[Dataset section]
====

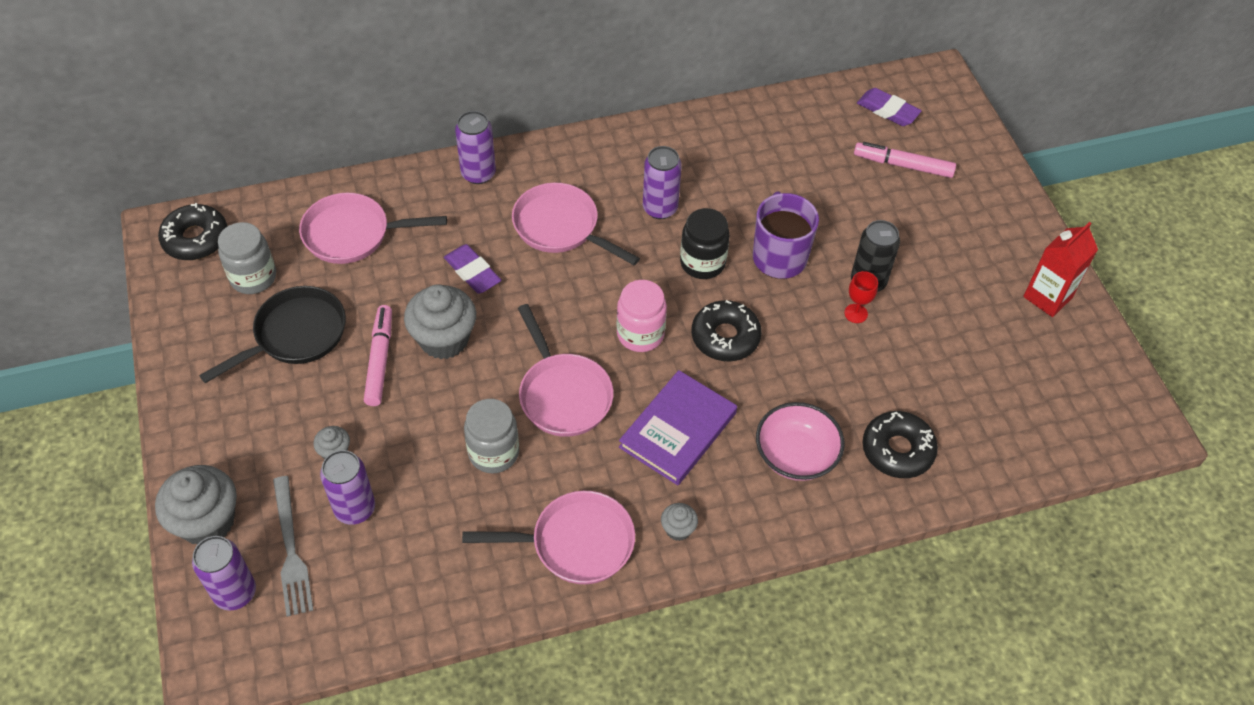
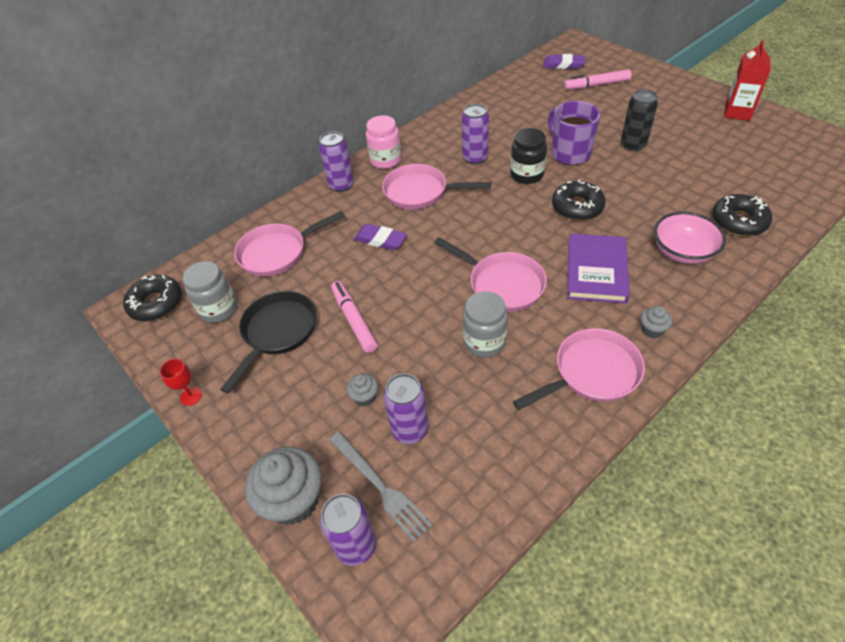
camera: 20 degrees left, 5 degrees down
(444, 339) = (391, 287): grey cupcake -> none
(640, 334) = (522, 228): pink jar -> pink jar (385, 160)
(856, 313) = (642, 163): red goblet -> red goblet (191, 396)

====

[Exercise brief]
Restate the data above word for word, so that the only difference is the missing pictures.

[Expected answer]
camera: 20 degrees left, 5 degrees down
(444, 339) = (391, 287): grey cupcake -> none
(640, 334) = (522, 228): pink jar -> pink jar (385, 160)
(856, 313) = (642, 163): red goblet -> red goblet (191, 396)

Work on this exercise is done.